» **PROMPT**
Output all of the lines below exactly, and leave out each image.

Spatial object tracking data:
_____
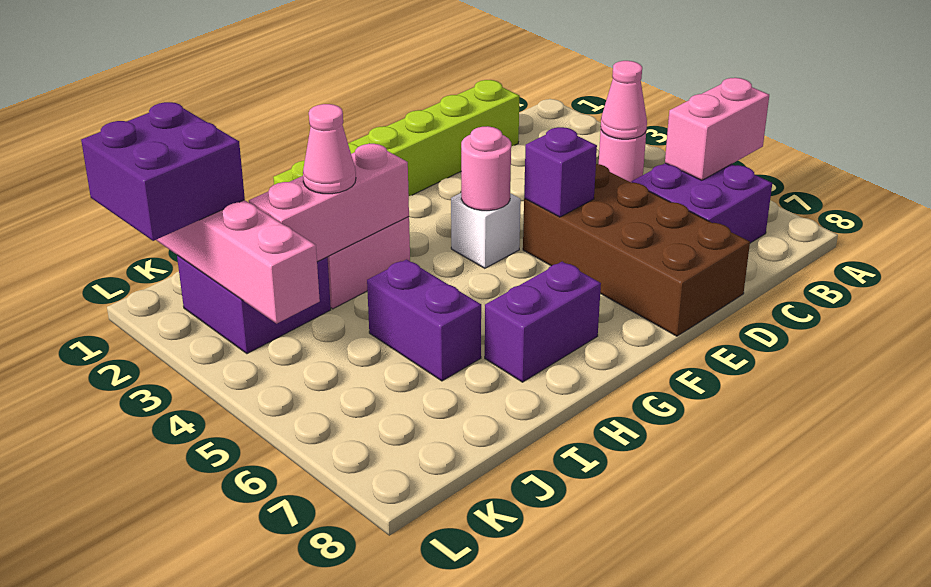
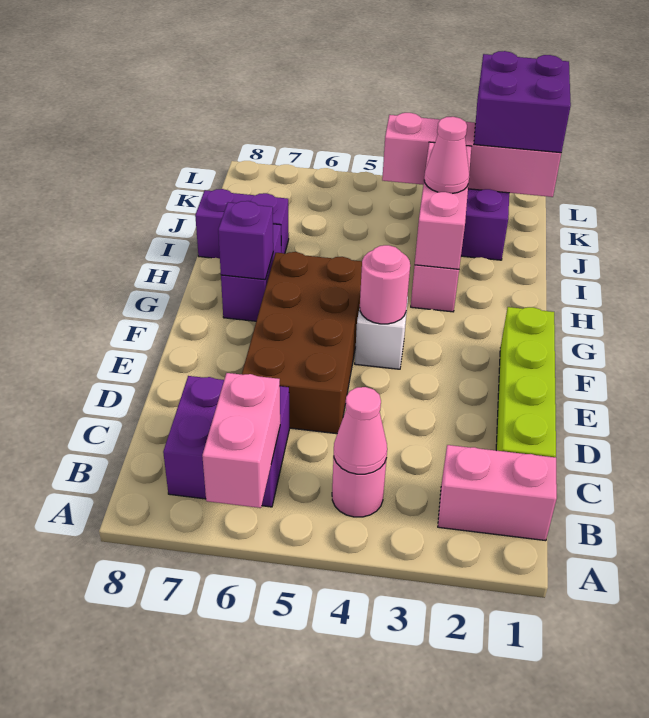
none -> pink brick B1:B2 level 1
lime brick C1:H1 level 1 -> lime brick C1:F1 level 1
brown brick D5:E8 level 1 -> brown brick D5:G6 level 1
purple brick E5 level 2 -> purple brick G7 level 2
purple brick I5:I6 level 1 -> purple brick I7:I8 level 1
_____
» **ANSWER TO THIS TASK**
none -> pink brick B1:B2 level 1
lime brick C1:H1 level 1 -> lime brick C1:F1 level 1
brown brick D5:E8 level 1 -> brown brick D5:G6 level 1
purple brick E5 level 2 -> purple brick G7 level 2
purple brick I5:I6 level 1 -> purple brick I7:I8 level 1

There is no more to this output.